> STATED EXERCISE: Write out, word for word, the lines of the items below from the line with "red L-shape: rotated 88 degrees clockwise" to the line with "cyan ellipse: moved", including both of those lines. Leave the pictures out of your answer.
──────── SUPPLIED RECORDS
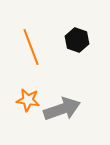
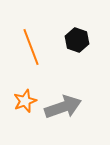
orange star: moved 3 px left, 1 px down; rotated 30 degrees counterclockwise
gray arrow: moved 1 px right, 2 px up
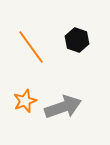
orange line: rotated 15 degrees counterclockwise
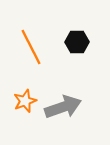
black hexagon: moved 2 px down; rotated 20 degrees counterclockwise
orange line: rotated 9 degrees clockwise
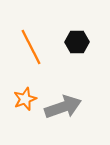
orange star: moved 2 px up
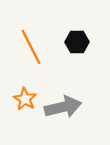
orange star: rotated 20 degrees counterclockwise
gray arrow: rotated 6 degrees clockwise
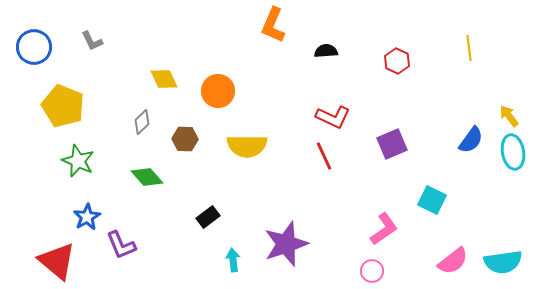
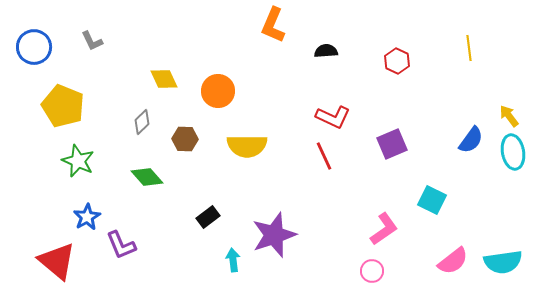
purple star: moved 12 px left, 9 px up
────────────────
──────── SUPPLIED RECORDS
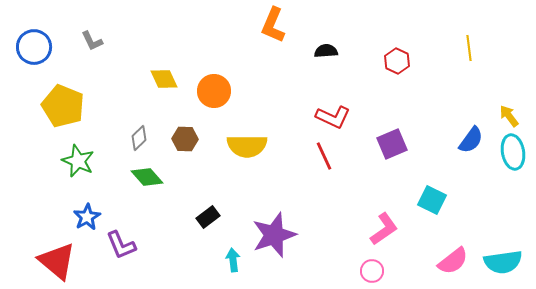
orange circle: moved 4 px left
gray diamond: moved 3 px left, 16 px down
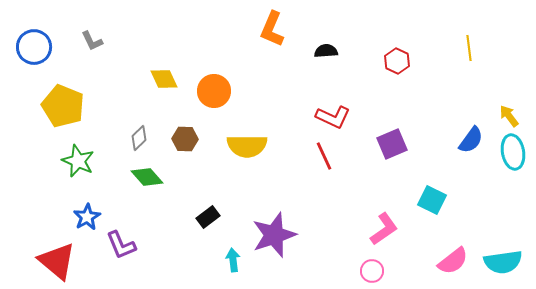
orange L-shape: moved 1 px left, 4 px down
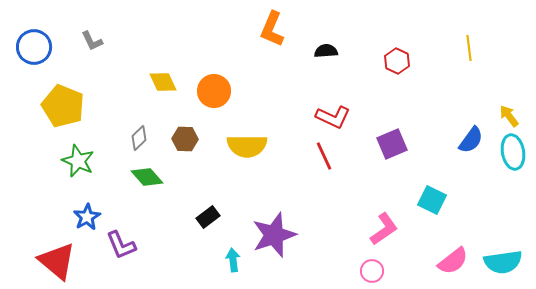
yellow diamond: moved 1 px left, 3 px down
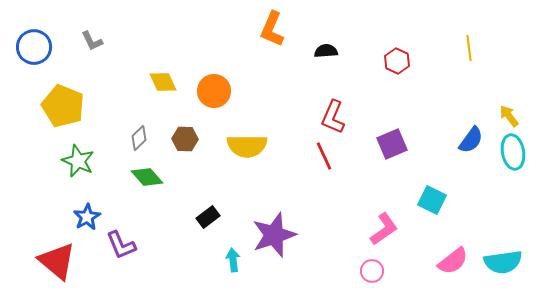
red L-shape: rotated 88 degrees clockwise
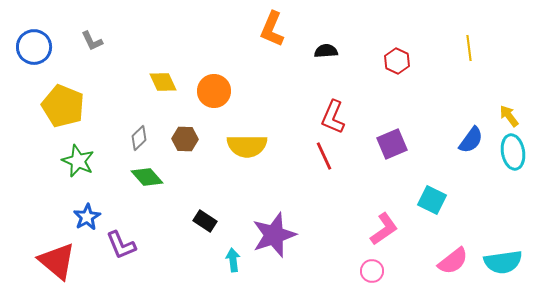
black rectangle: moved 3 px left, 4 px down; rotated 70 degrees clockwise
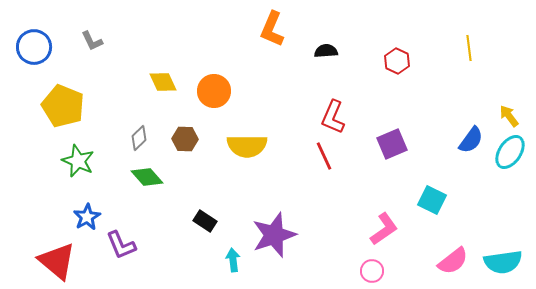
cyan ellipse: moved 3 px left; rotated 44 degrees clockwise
────────────────
> RESPONSE:
red L-shape: rotated 88 degrees clockwise
black rectangle: moved 3 px left, 4 px down; rotated 70 degrees clockwise
cyan ellipse: moved 3 px left; rotated 44 degrees clockwise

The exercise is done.